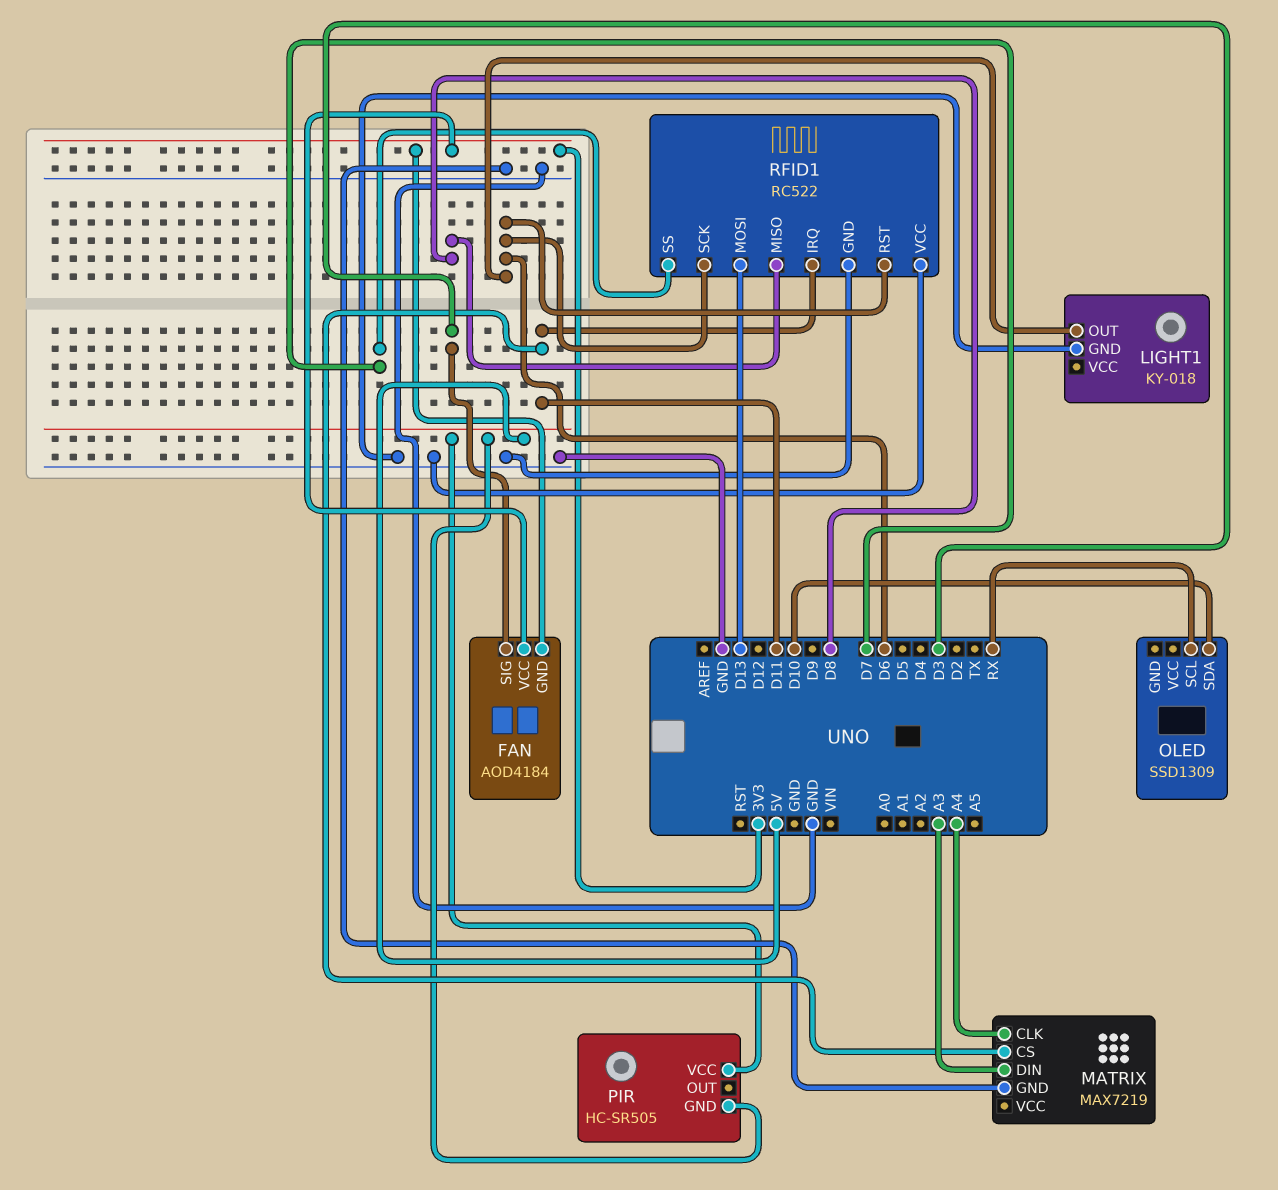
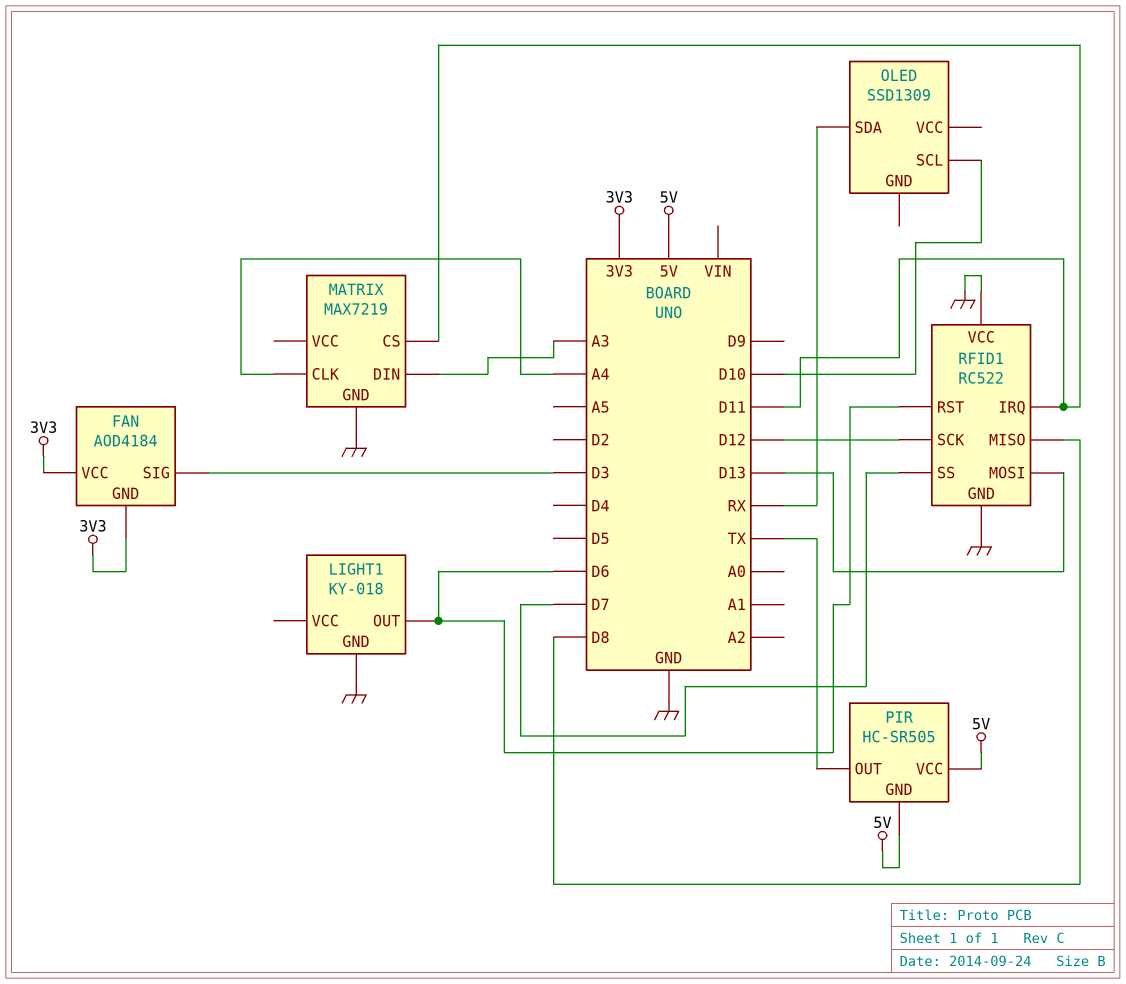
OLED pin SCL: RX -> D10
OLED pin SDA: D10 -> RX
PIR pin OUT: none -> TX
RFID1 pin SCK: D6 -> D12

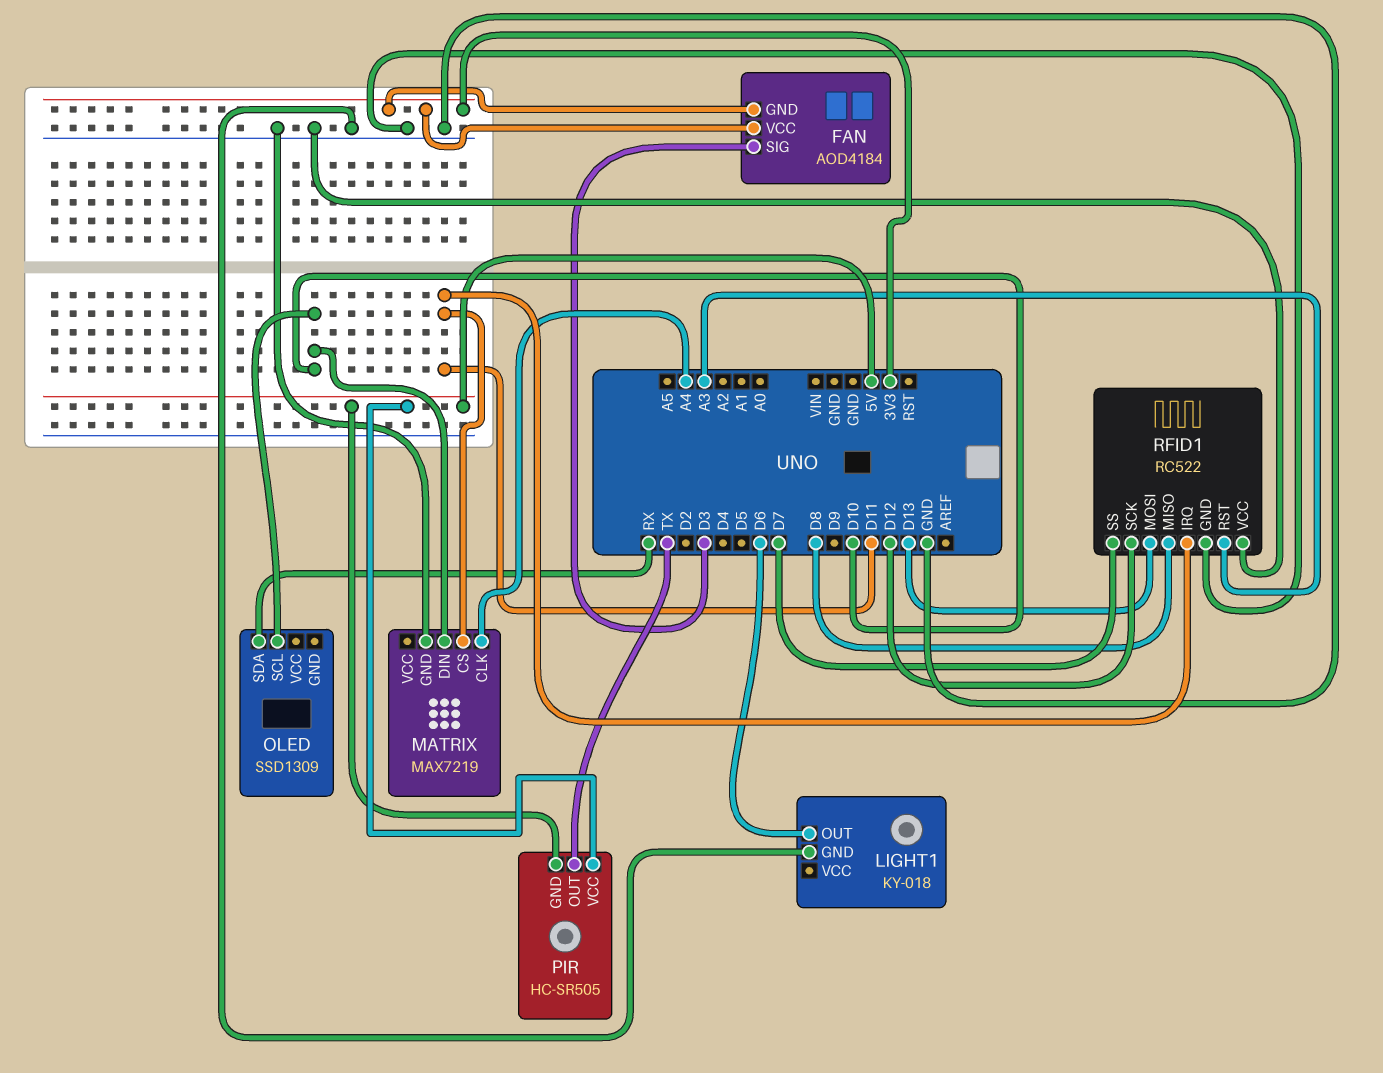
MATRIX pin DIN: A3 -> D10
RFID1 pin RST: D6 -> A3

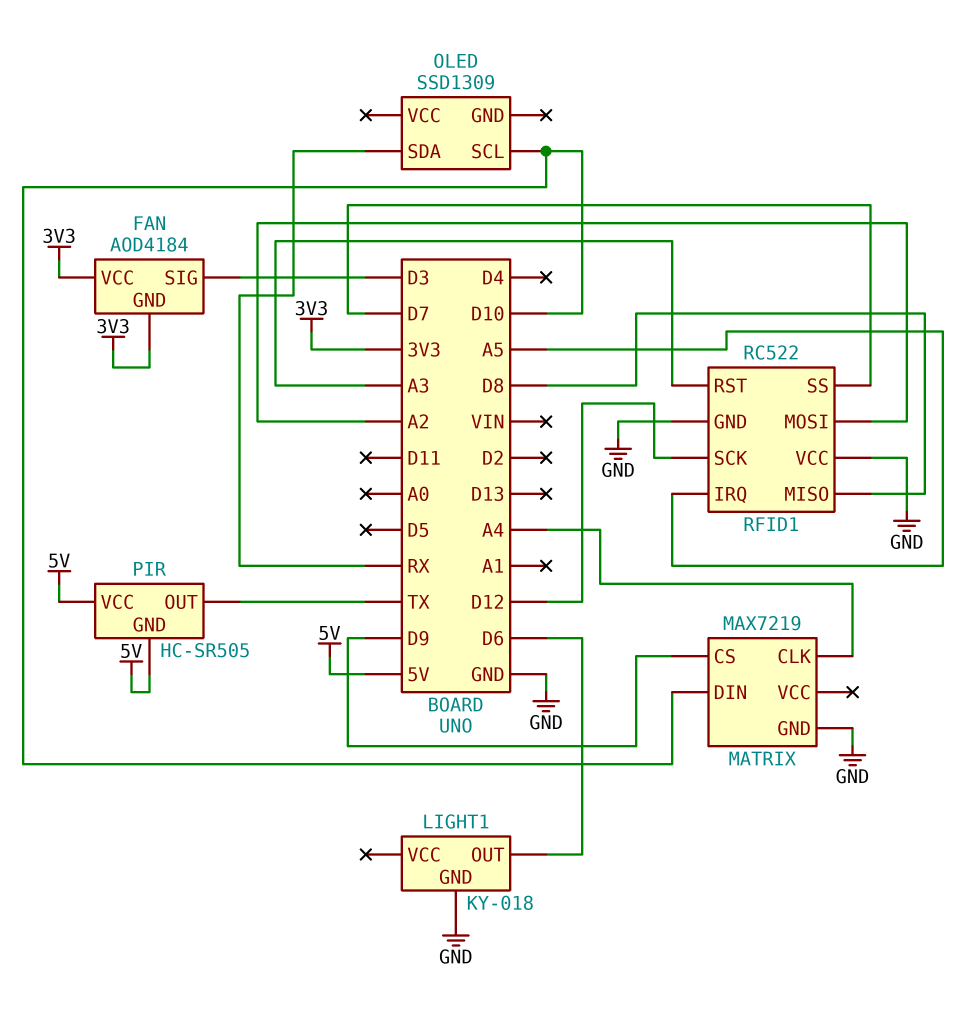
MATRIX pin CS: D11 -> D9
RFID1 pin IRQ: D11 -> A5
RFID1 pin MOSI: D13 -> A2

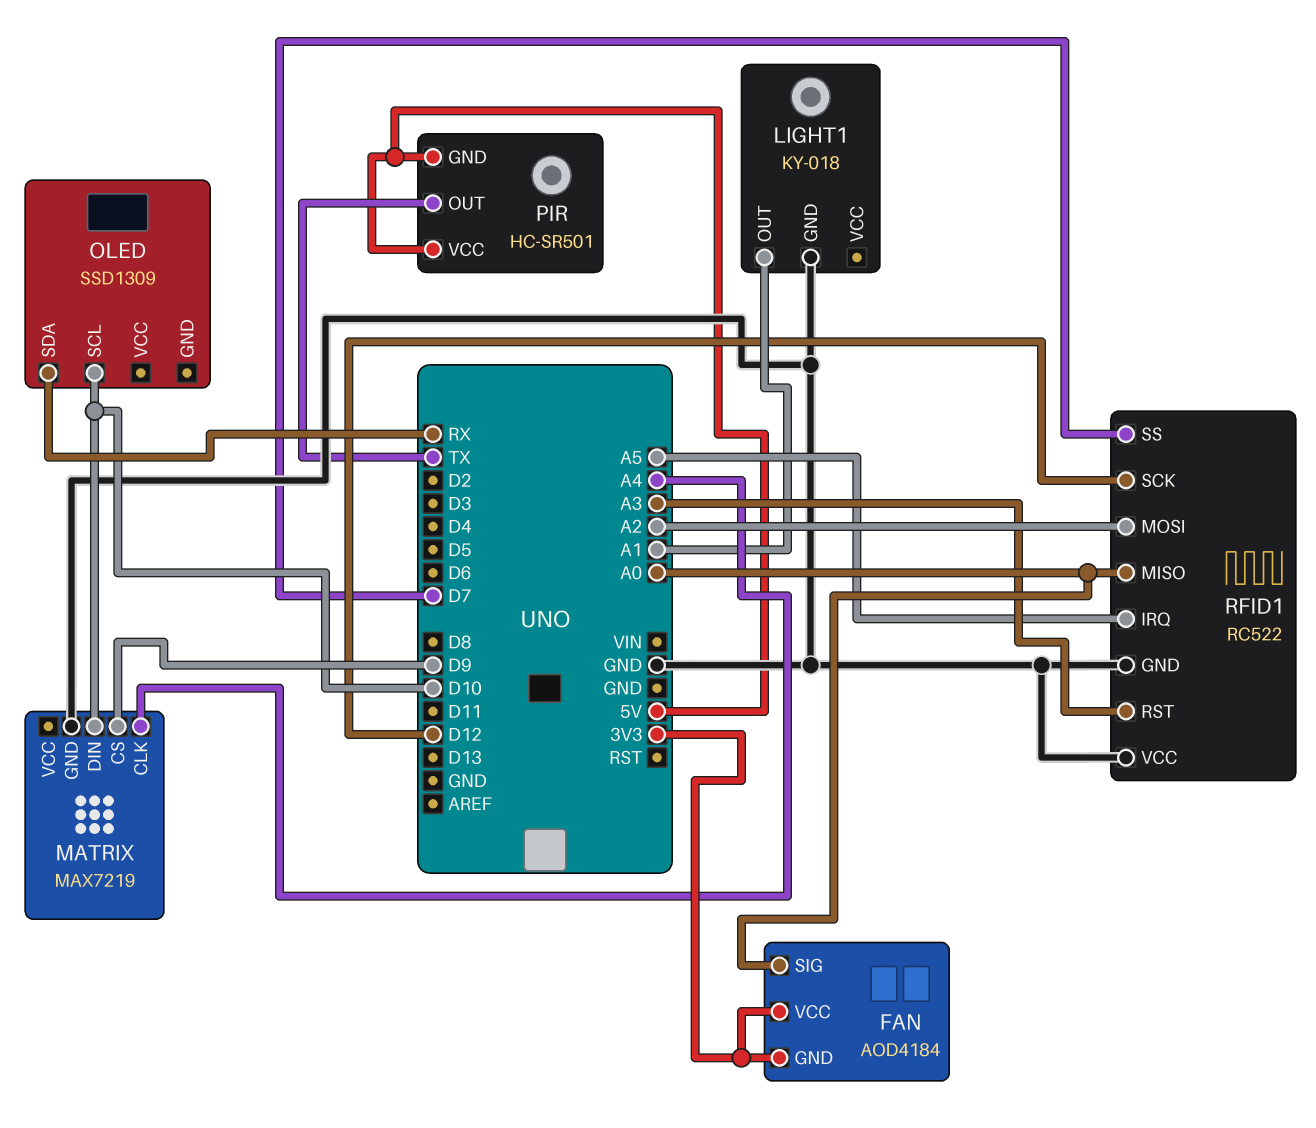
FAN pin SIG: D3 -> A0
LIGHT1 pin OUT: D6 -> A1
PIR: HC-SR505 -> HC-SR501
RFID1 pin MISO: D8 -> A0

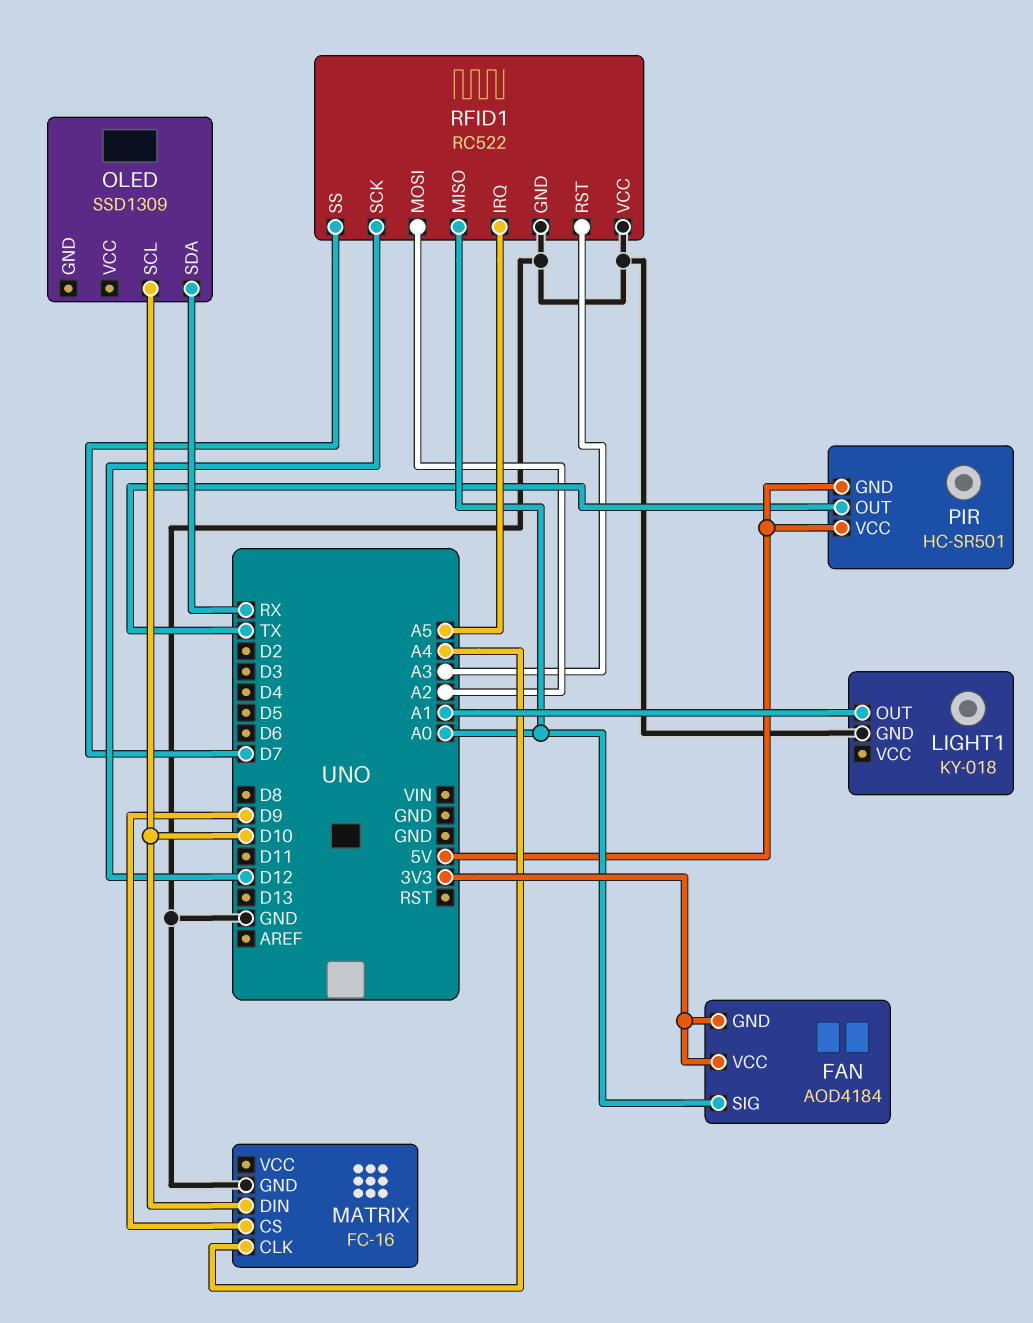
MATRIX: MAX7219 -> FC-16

————

What the task requires:
Since the copy must hold no pictures, repeat everything else in the records exactly as written.

Completed task:
OLED pin SCL: RX -> D10
OLED pin SDA: D10 -> RX
PIR pin OUT: none -> TX
RFID1 pin SCK: D6 -> D12

MATRIX pin DIN: A3 -> D10
RFID1 pin RST: D6 -> A3

MATRIX pin CS: D11 -> D9
RFID1 pin IRQ: D11 -> A5
RFID1 pin MOSI: D13 -> A2

FAN pin SIG: D3 -> A0
LIGHT1 pin OUT: D6 -> A1
PIR: HC-SR505 -> HC-SR501
RFID1 pin MISO: D8 -> A0

MATRIX: MAX7219 -> FC-16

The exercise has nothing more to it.